» **Given data**
*** Block opens ***
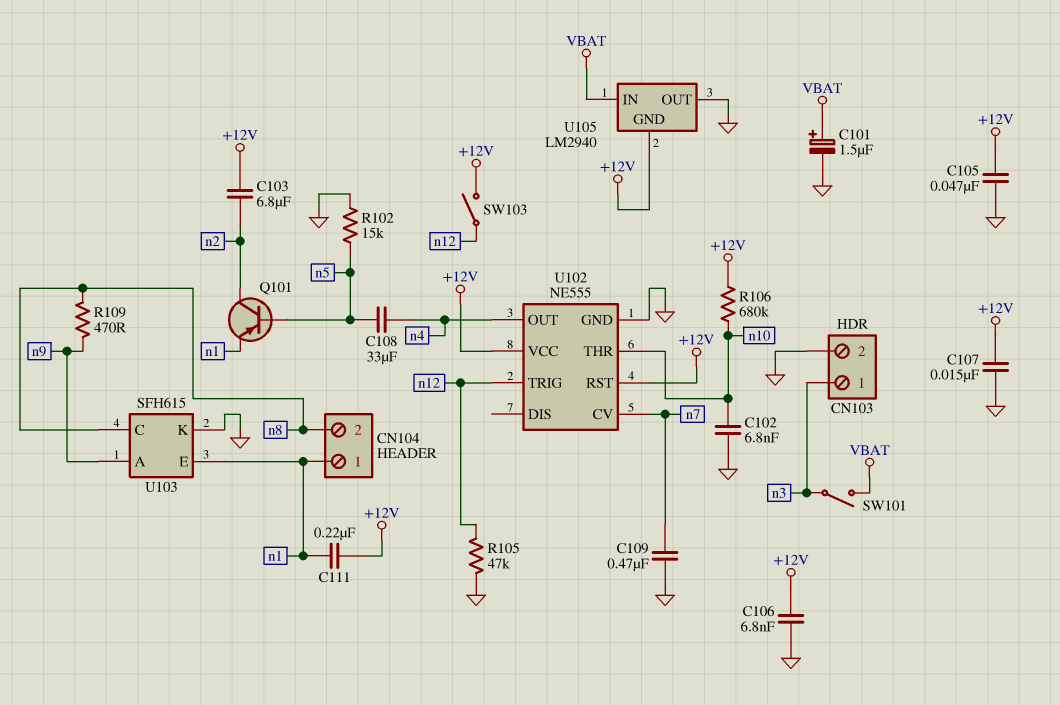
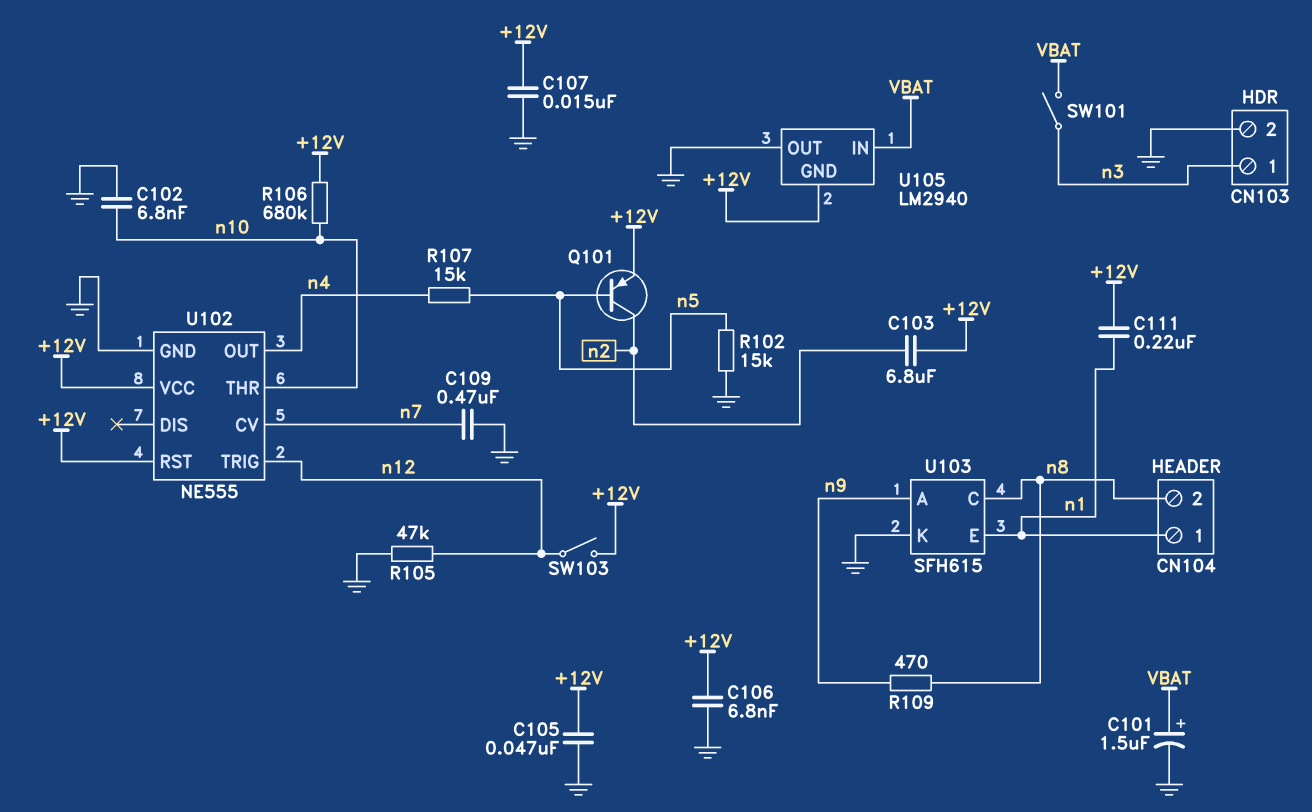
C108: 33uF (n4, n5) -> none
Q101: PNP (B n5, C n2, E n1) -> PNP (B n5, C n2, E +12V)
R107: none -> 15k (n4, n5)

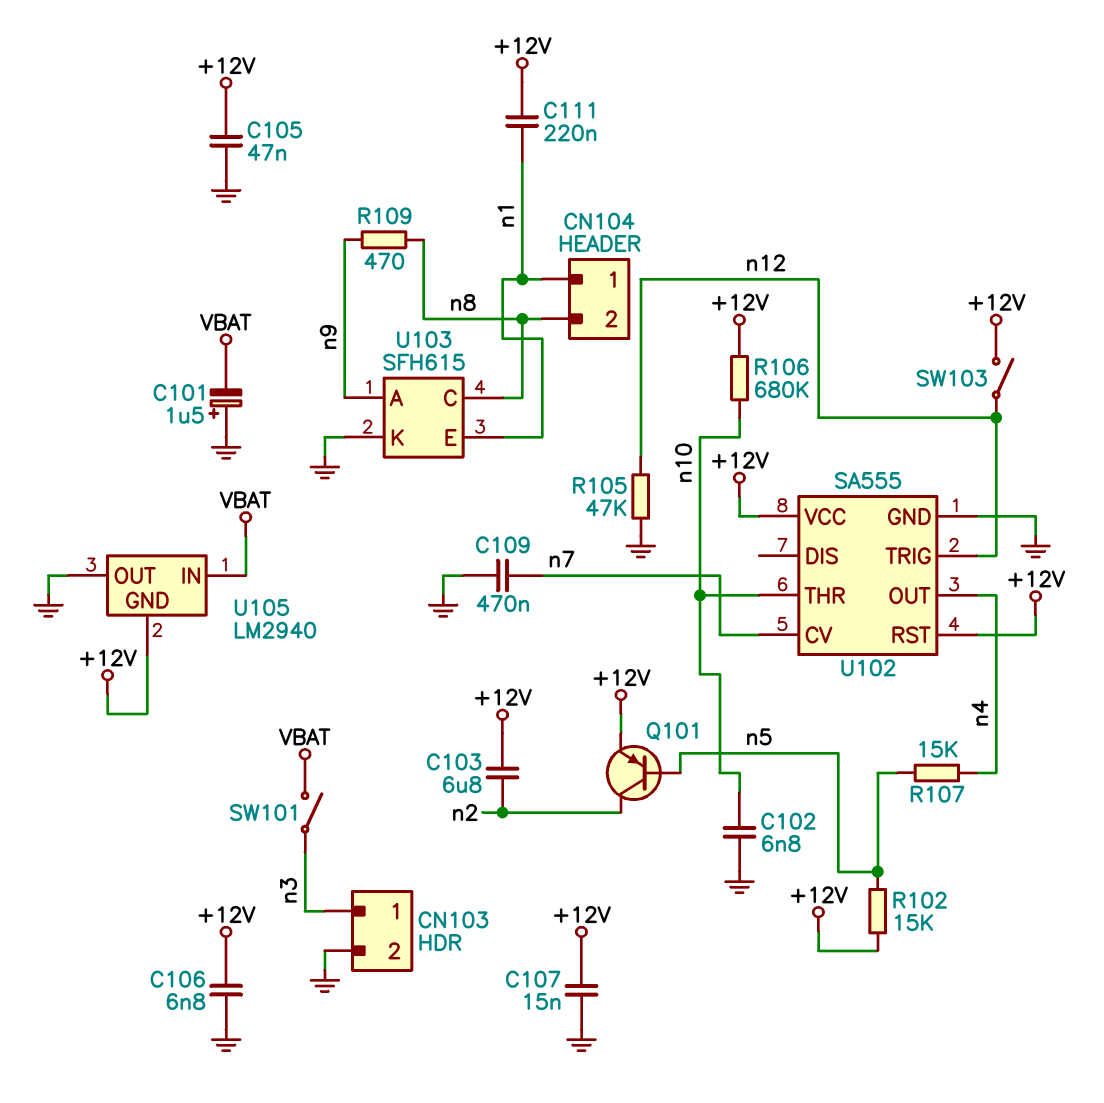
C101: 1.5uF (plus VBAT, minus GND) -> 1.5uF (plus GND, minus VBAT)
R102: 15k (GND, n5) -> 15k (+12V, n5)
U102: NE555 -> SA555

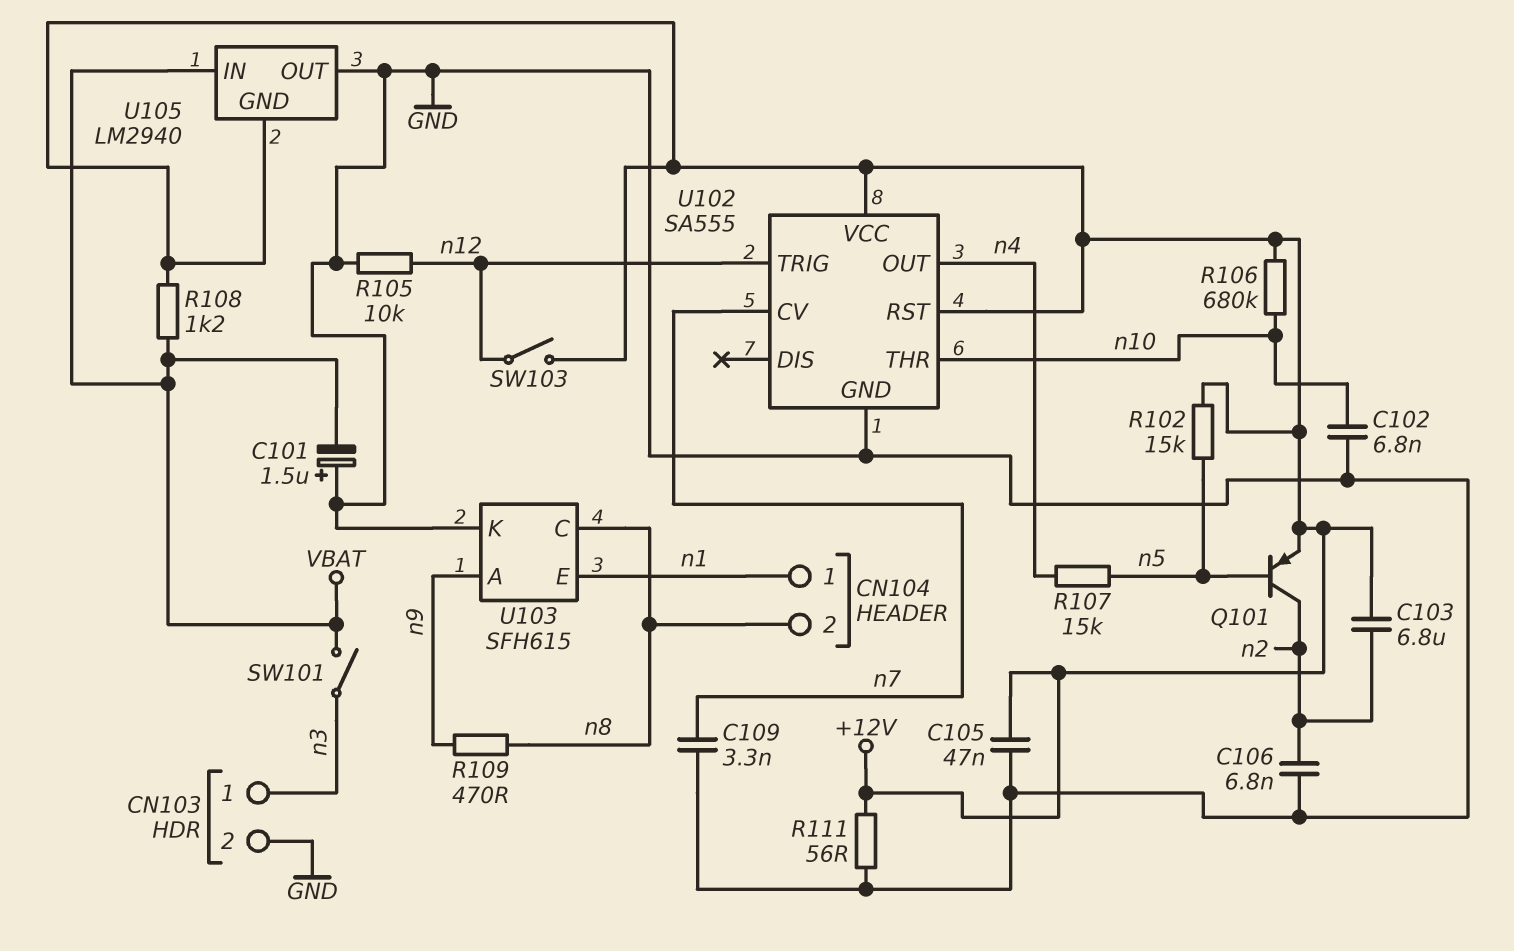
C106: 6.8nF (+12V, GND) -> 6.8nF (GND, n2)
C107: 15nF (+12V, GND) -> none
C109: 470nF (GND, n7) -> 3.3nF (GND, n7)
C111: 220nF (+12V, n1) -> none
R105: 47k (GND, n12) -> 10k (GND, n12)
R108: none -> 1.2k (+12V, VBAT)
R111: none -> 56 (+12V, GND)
*** Block closes ***
» **Task requirements**
Through the line containing "C107: 15nF (+12V, GND) -> none" and no further, restate the data above word for word from its first line, leaving out pictures.

» **Result**
C108: 33uF (n4, n5) -> none
Q101: PNP (B n5, C n2, E n1) -> PNP (B n5, C n2, E +12V)
R107: none -> 15k (n4, n5)

C101: 1.5uF (plus VBAT, minus GND) -> 1.5uF (plus GND, minus VBAT)
R102: 15k (GND, n5) -> 15k (+12V, n5)
U102: NE555 -> SA555

C106: 6.8nF (+12V, GND) -> 6.8nF (GND, n2)
C107: 15nF (+12V, GND) -> none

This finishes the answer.